Assigned task: Look through the records below, and copy out every line that holds the string "degrees".

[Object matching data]

•••

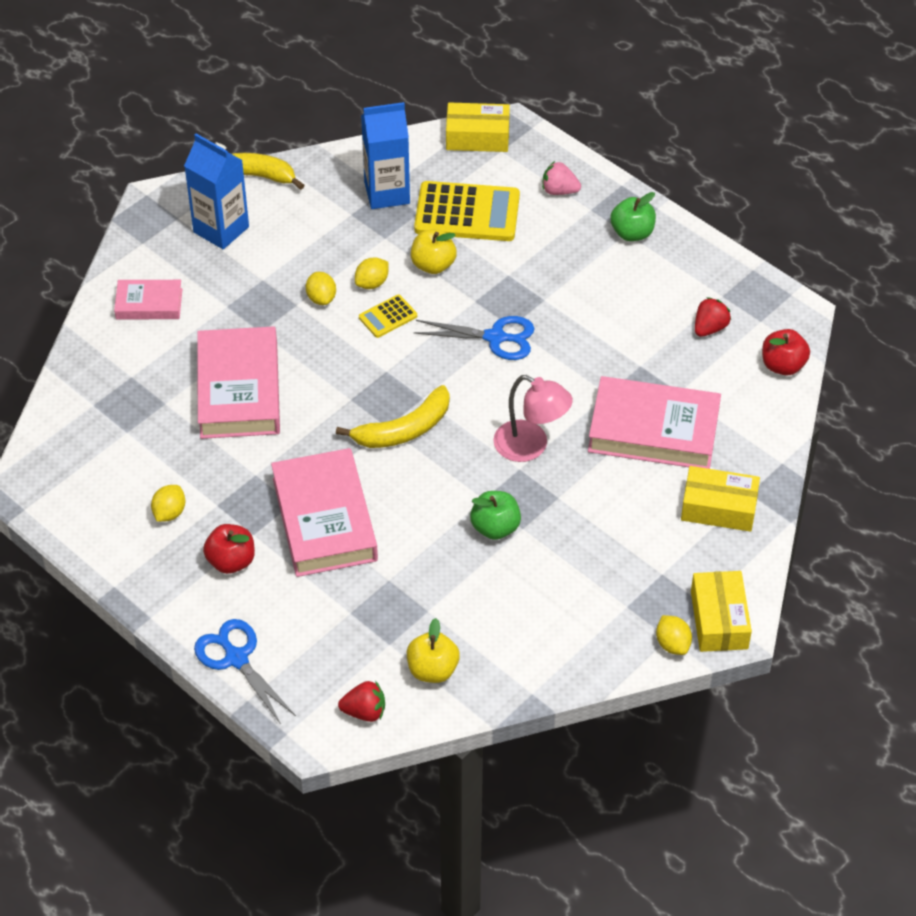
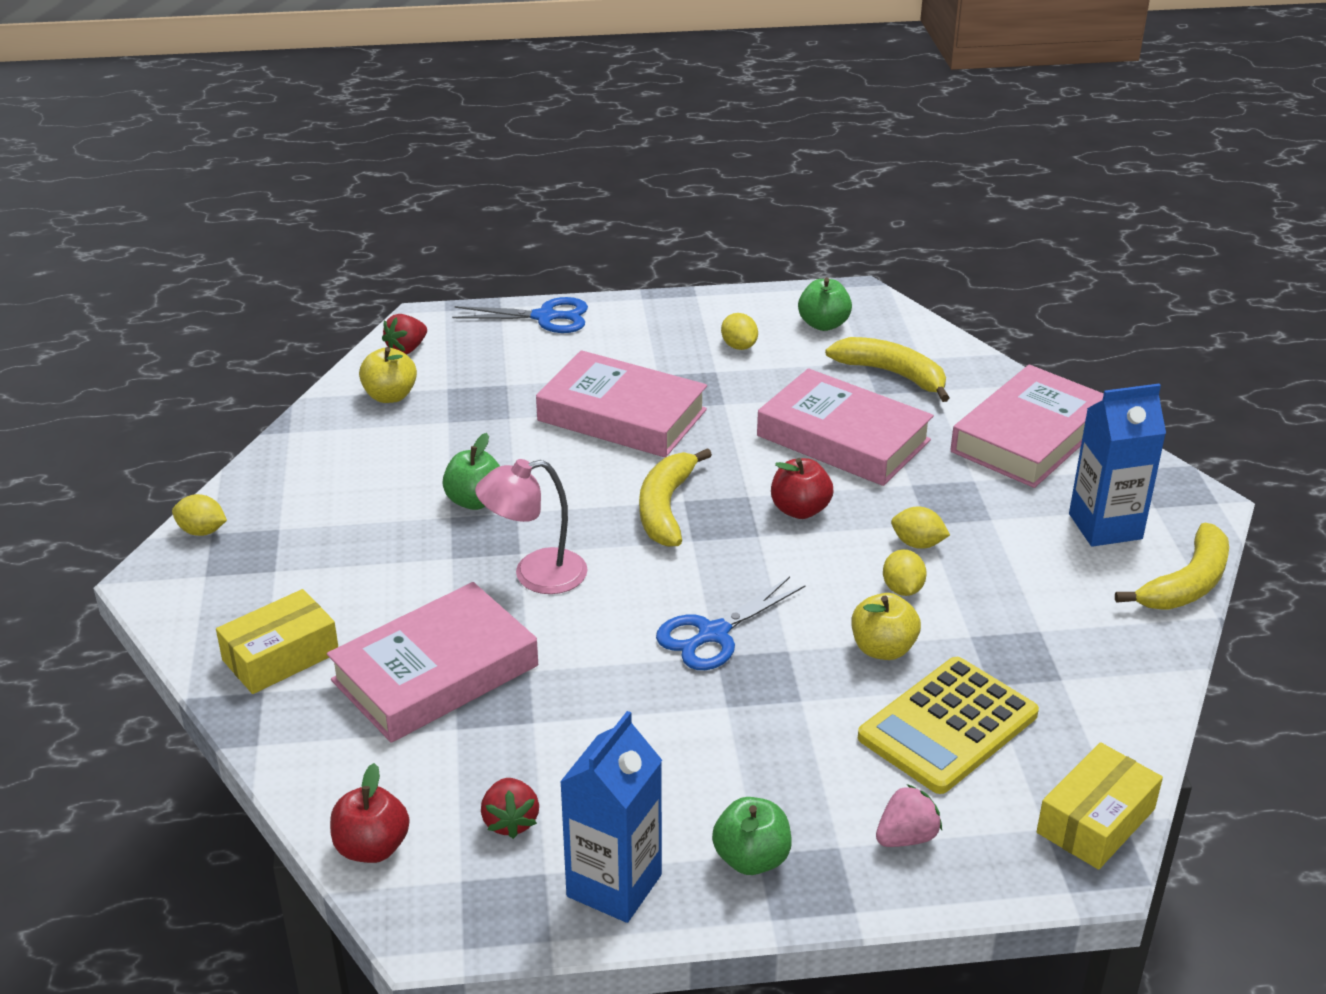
camera: 130 degrees right, 15 degrees down
(91, 483) = (823, 324): none -> green apple
(130, 407) = (892, 374): none -> yellow banana
(149, 304) = (1029, 436): pink book -> pink book, size x1.83
(231, 561) = (644, 353): red apple -> red apple (800, 510)
(387, 193) = (1053, 678): blue carton -> blue carton (614, 885)
(388, 317) = (836, 574): yellow calculator -> none
(719, 620) = (176, 574): yellow box -> none

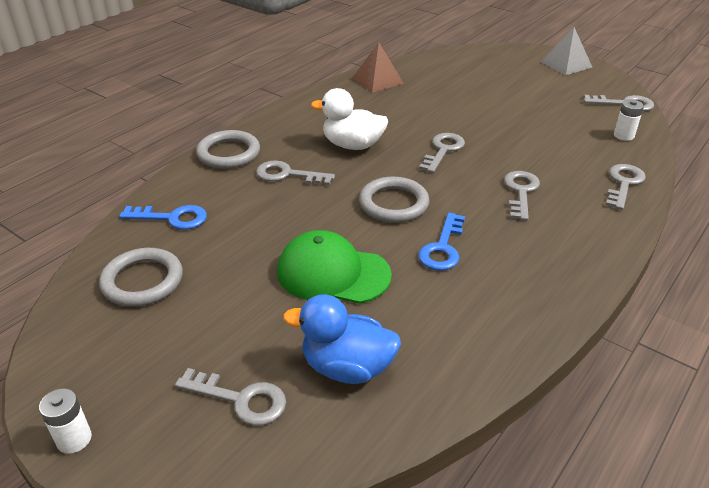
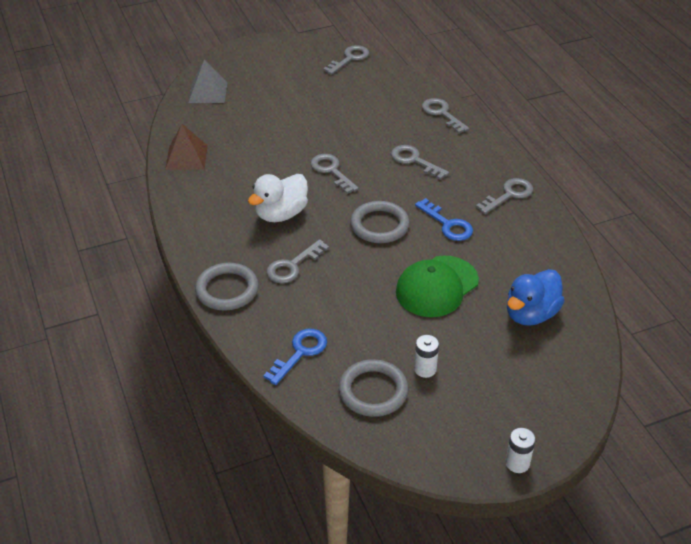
camera: 60 degrees left, 5 degrees up
(241, 399) = (529, 372): grey key -> grey key (509, 195)
(566, 64) = (266, 51): grey pyramid -> grey pyramid (208, 92)
(623, 135) = (388, 82): white battery -> white battery (425, 369)

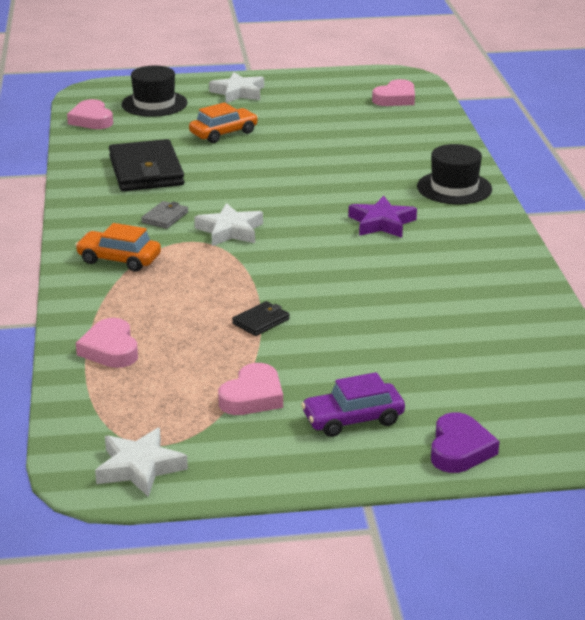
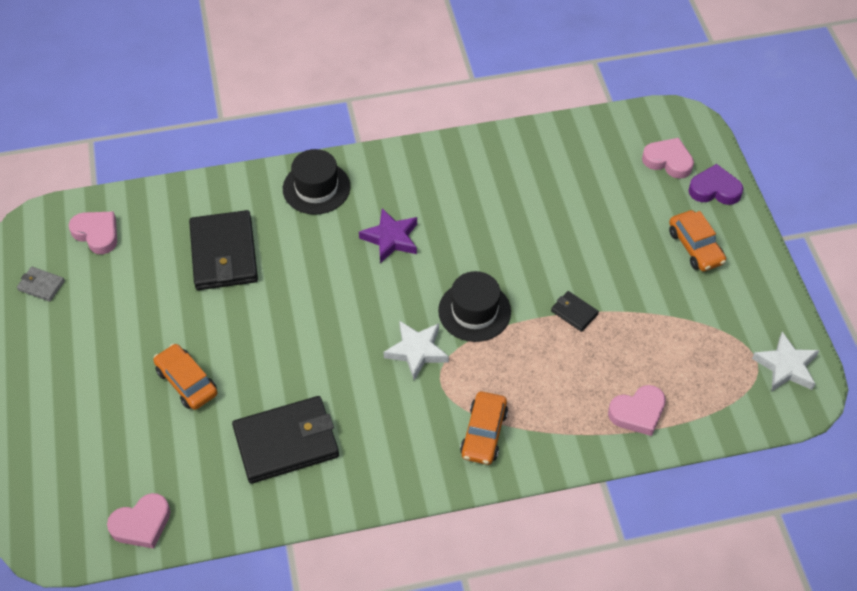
camera: 95 degrees left, 25 degrees up
(154, 104) = (95, 464): black hat -> black hat (474, 311)
(165, 217) = (394, 408): grey wallet -> grey wallet (41, 285)
(238, 92) = (66, 380): white star -> none
(252, 396) = (682, 308): pink heart -> pink heart (668, 161)
(353, 419) = (695, 247): purple car -> orange car
(368, 147) = (224, 254): none -> black wallet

•••

Output of the task:
camera: 130 degrees right, 15 degrees down
camera: 60 degrees left, 5 degrees up
camera: 95 degrees left, 25 degrees up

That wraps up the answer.